TASK DESCRIPTION -
The reply should match the listing below character for character, except that no image is carried over.

————————

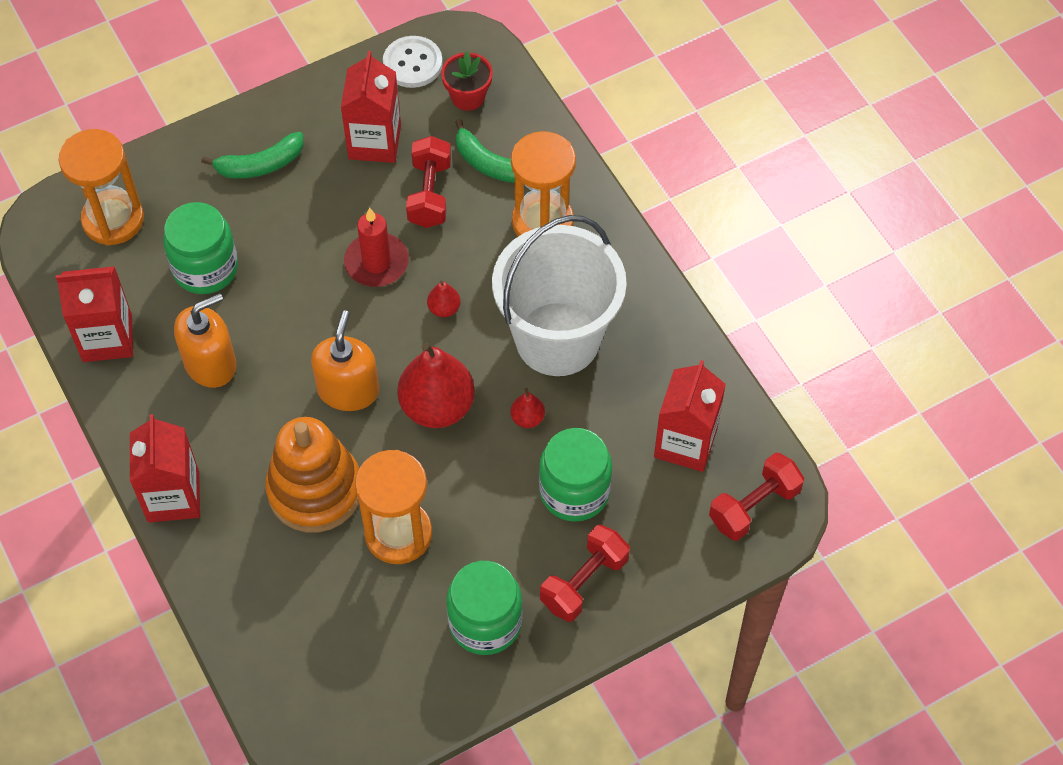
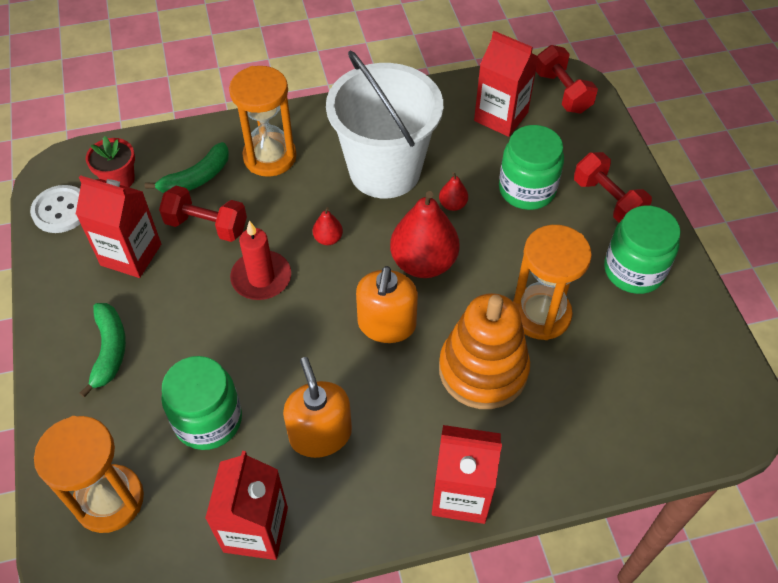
camera: 75 degrees left, 5 degrees down
orange soap dispenser [311,310,379,411] -> orange soap dispenser turned 105 degrees counterclockwise [356,266,418,343]

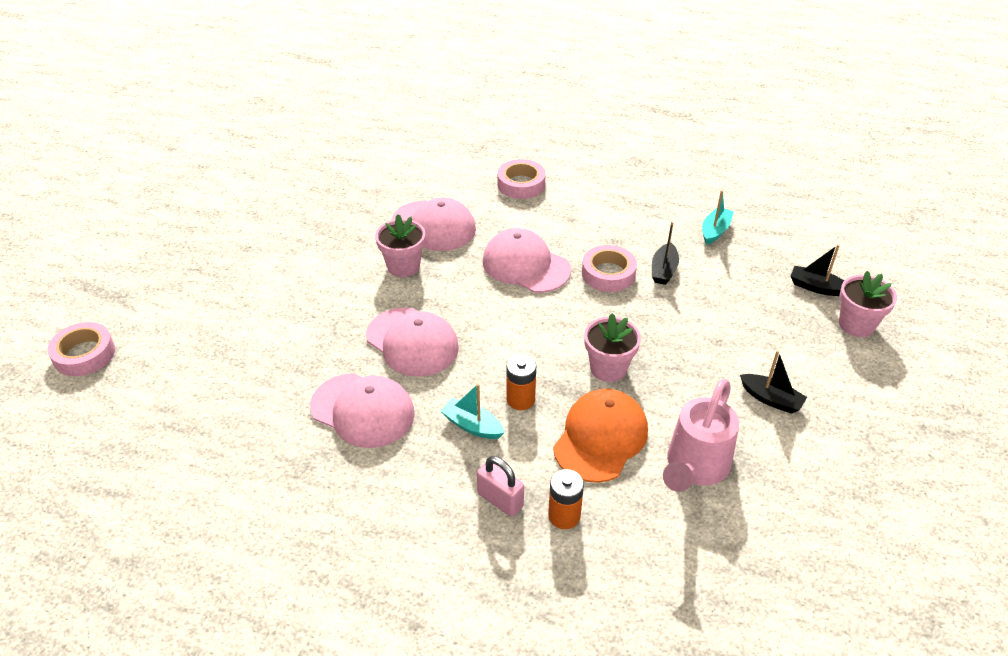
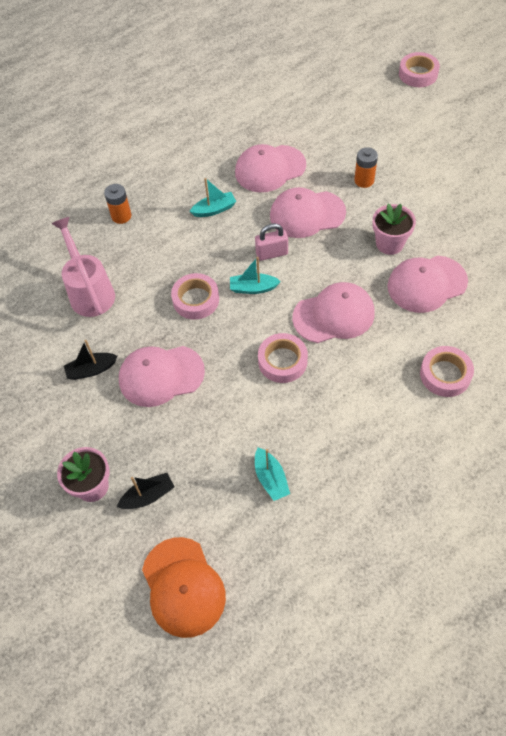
camera: 130 degrees right, 15 degrees up
pink padlock [477,456,524,517] -> pink padlock moved to [255,223,288,261]
orange battery [506,355,536,410] -> orange battery moved to [354,147,378,188]
orange cap [553,389,648,483] -> orange cap moved to [142,537,226,638]
pink flower pot [584,313,641,382] -> pink tape [171,273,219,320]
black boat [652,221,679,285] -> none
none -> pink cap [119,346,205,407]
none -> turquoise boat [230,257,281,294]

————————

ANSWER SECTION -
camera: 75 degrees left, 5 degrees down
orange soap dispenser [311,310,379,411] -> orange soap dispenser turned 105 degrees counterclockwise [356,266,418,343]

camera: 130 degrees right, 15 degrees up
pink padlock [477,456,524,517] -> pink padlock moved to [255,223,288,261]
orange battery [506,355,536,410] -> orange battery moved to [354,147,378,188]
orange cap [553,389,648,483] -> orange cap moved to [142,537,226,638]
pink flower pot [584,313,641,382] -> pink tape [171,273,219,320]
black boat [652,221,679,285] -> none
none -> pink cap [119,346,205,407]
none -> turquoise boat [230,257,281,294]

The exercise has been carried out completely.